Excerpts from a dataset

= = =

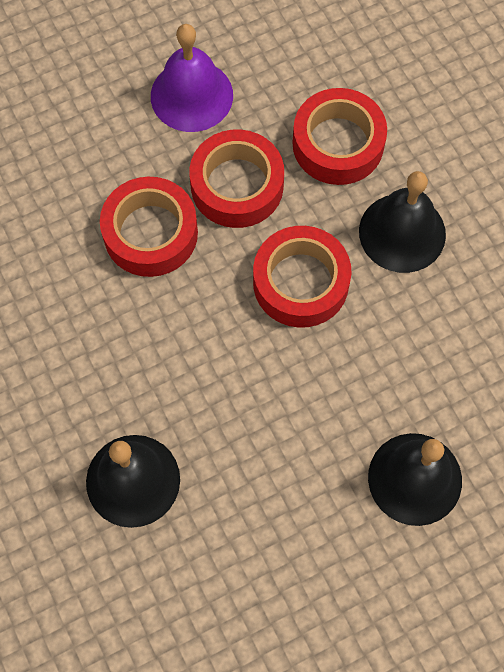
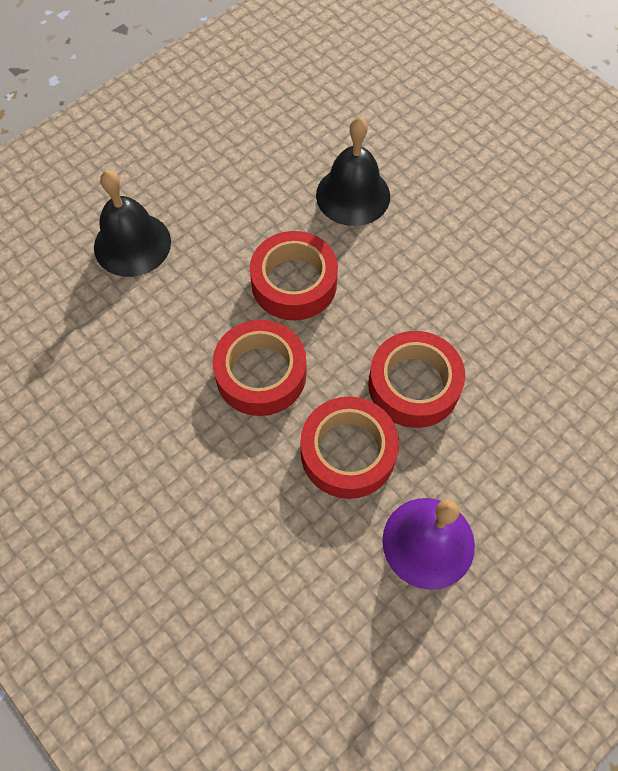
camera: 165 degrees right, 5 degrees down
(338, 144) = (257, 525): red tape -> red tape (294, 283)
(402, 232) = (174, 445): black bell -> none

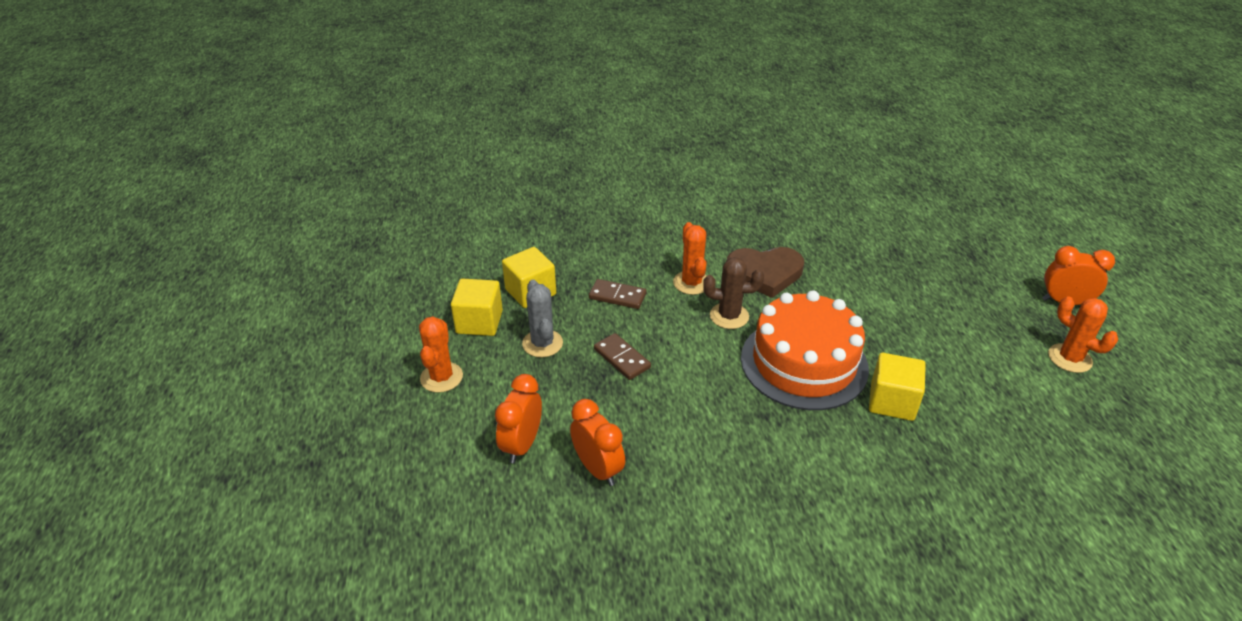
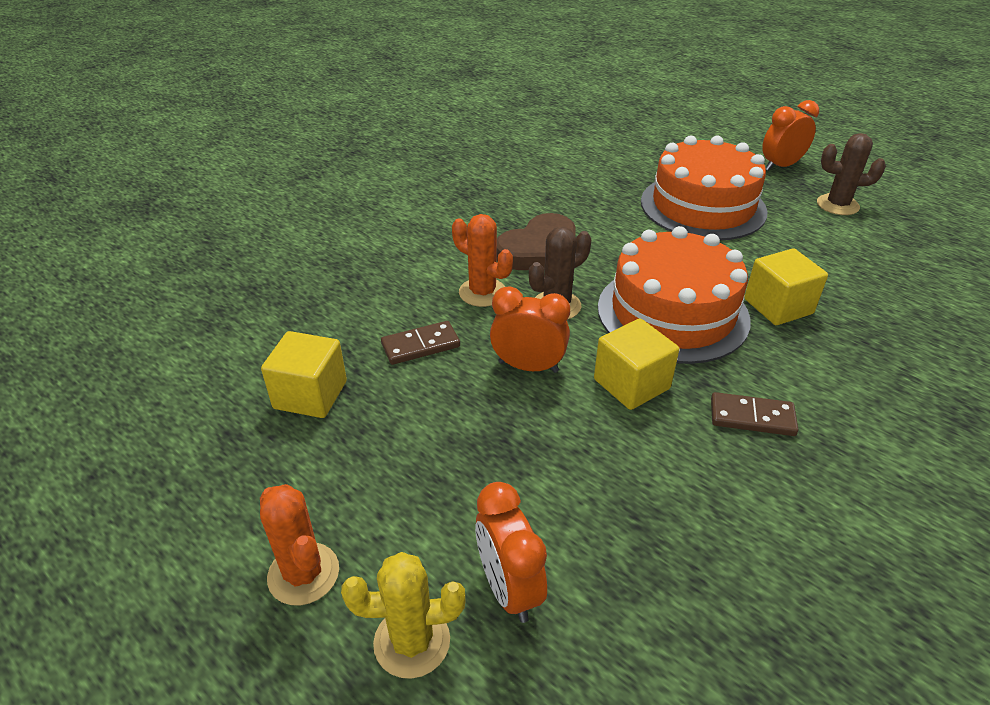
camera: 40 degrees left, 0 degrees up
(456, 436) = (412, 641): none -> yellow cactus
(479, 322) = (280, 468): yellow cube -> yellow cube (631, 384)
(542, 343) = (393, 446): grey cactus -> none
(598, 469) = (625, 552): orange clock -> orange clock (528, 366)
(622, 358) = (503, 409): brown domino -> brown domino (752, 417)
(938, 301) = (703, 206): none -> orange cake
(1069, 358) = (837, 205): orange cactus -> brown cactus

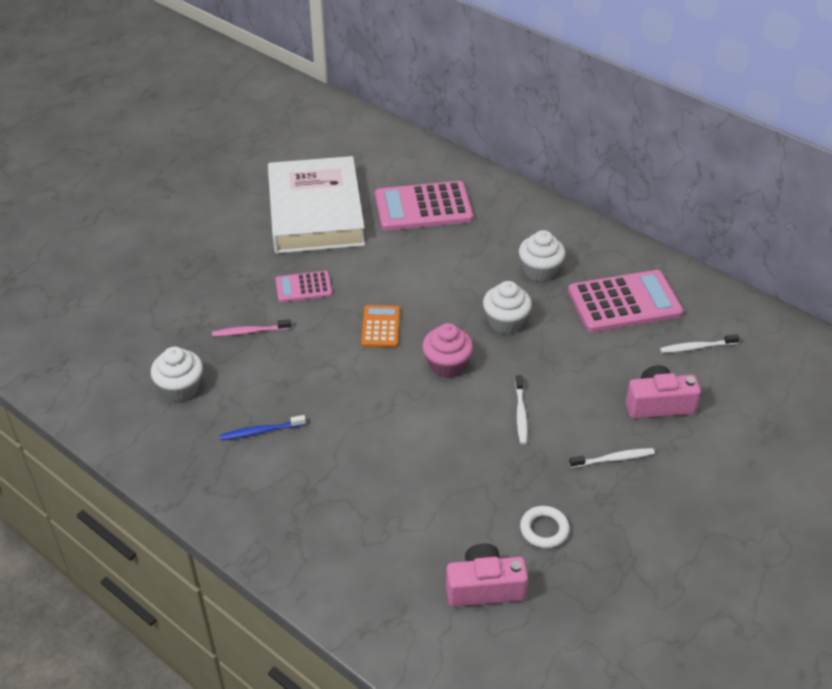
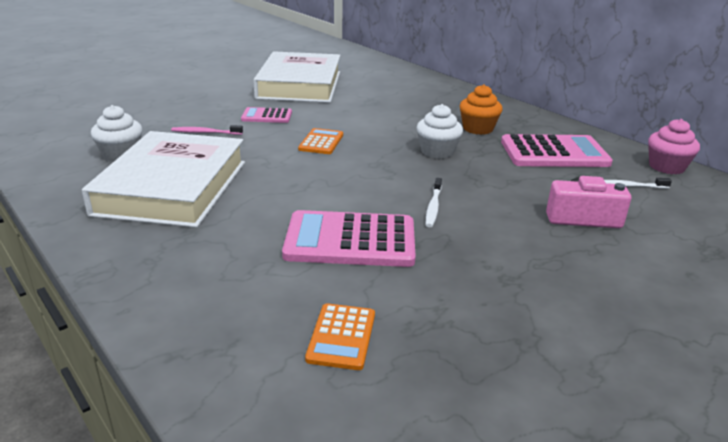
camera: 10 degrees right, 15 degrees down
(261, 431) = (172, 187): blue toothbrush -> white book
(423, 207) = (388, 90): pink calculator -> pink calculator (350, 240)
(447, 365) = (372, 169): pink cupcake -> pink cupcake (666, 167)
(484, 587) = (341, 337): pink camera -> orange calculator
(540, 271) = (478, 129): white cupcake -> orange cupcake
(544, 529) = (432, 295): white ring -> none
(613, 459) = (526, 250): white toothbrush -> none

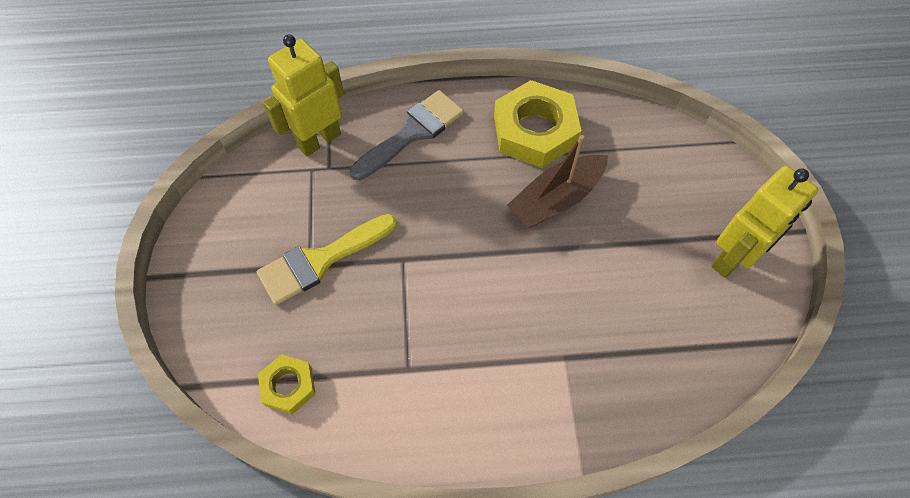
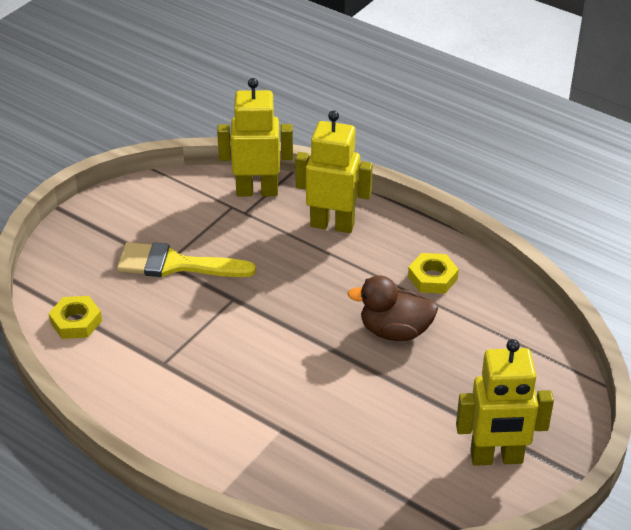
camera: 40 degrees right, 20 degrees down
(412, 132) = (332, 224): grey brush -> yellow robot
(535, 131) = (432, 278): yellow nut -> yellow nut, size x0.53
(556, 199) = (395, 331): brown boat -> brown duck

= = =

Please keep the pictures out and reproduce the records above exactly.

**Response**
camera: 165 degrees right, 5 degrees down
(338, 144) = (257, 525): red tape -> red tape (294, 283)
(402, 232) = (174, 445): black bell -> none

camera: 40 degrees left, 0 degrees up
(456, 436) = (412, 641): none -> yellow cactus
(479, 322) = (280, 468): yellow cube -> yellow cube (631, 384)
(542, 343) = (393, 446): grey cactus -> none
(598, 469) = (625, 552): orange clock -> orange clock (528, 366)
(622, 358) = (503, 409): brown domino -> brown domino (752, 417)
(938, 301) = (703, 206): none -> orange cake
(1069, 358) = (837, 205): orange cactus -> brown cactus

camera: 10 degrees right, 15 degrees down
(261, 431) = (172, 187): blue toothbrush -> white book
(423, 207) = (388, 90): pink calculator -> pink calculator (350, 240)
(447, 365) = (372, 169): pink cupcake -> pink cupcake (666, 167)
(484, 587) = (341, 337): pink camera -> orange calculator
(540, 271) = (478, 129): white cupcake -> orange cupcake
(544, 529) = (432, 295): white ring -> none
(613, 459) = (526, 250): white toothbrush -> none

camera: 40 degrees right, 20 degrees down
(412, 132) = (332, 224): grey brush -> yellow robot
(535, 131) = (432, 278): yellow nut -> yellow nut, size x0.53
(556, 199) = (395, 331): brown boat -> brown duck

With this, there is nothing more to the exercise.